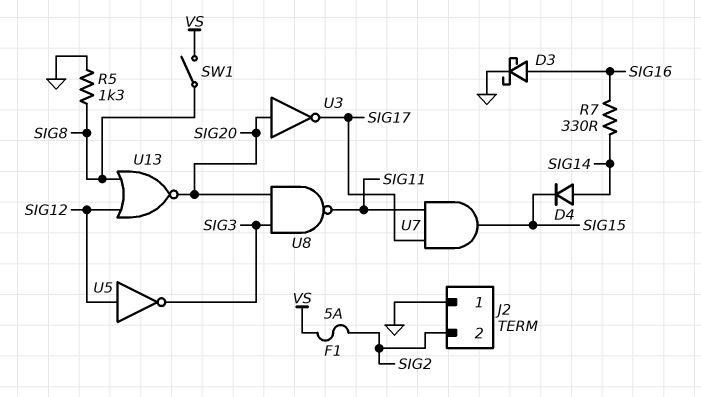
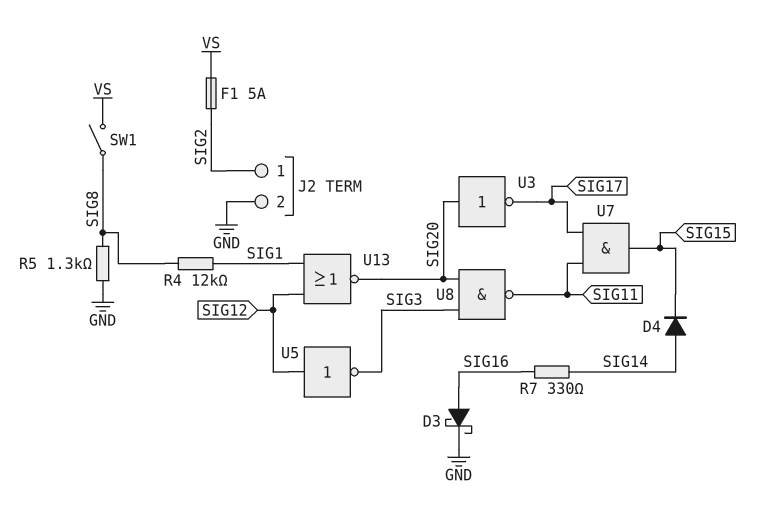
J2 pin 1: GND -> SIG2
J2 pin 2: SIG2 -> GND
R4: none -> 12k (SIG1, SIG8)
U13: NOR (in SIG8, in SIG12, out SIG20) -> NOR (in SIG1, in SIG12, out SIG20)

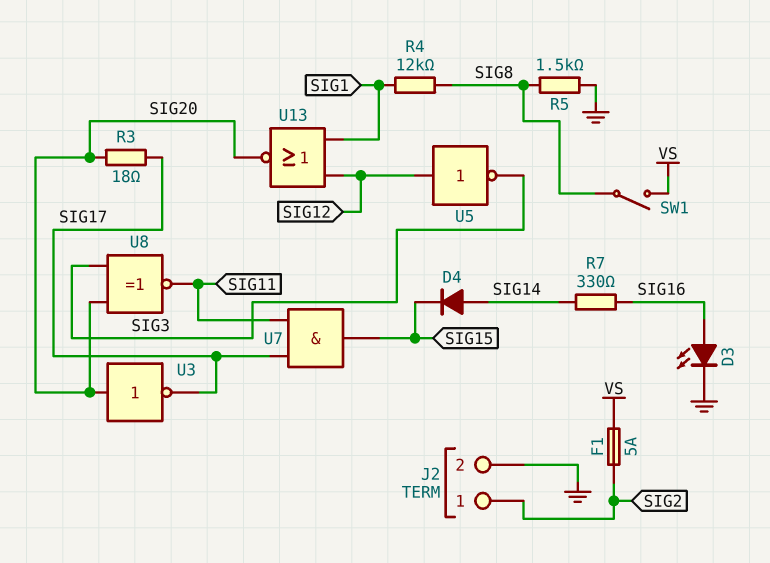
D3: schottky (A SIG16, K GND) -> LED (A SIG16, K GND)
R3: none -> 18 (SIG17, SIG20)
R5: 1.3k (GND, SIG8) -> 1.5k (GND, SIG8)
U8: NAND (in SIG3, in SIG20, out SIG11) -> XNOR (in SIG3, in SIG20, out SIG11)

※

#### Aim of the task:
Each record above has to be written out again in full, but its pictures must not be.

#### Answer space:
J2 pin 1: GND -> SIG2
J2 pin 2: SIG2 -> GND
R4: none -> 12k (SIG1, SIG8)
U13: NOR (in SIG8, in SIG12, out SIG20) -> NOR (in SIG1, in SIG12, out SIG20)

D3: schottky (A SIG16, K GND) -> LED (A SIG16, K GND)
R3: none -> 18 (SIG17, SIG20)
R5: 1.3k (GND, SIG8) -> 1.5k (GND, SIG8)
U8: NAND (in SIG3, in SIG20, out SIG11) -> XNOR (in SIG3, in SIG20, out SIG11)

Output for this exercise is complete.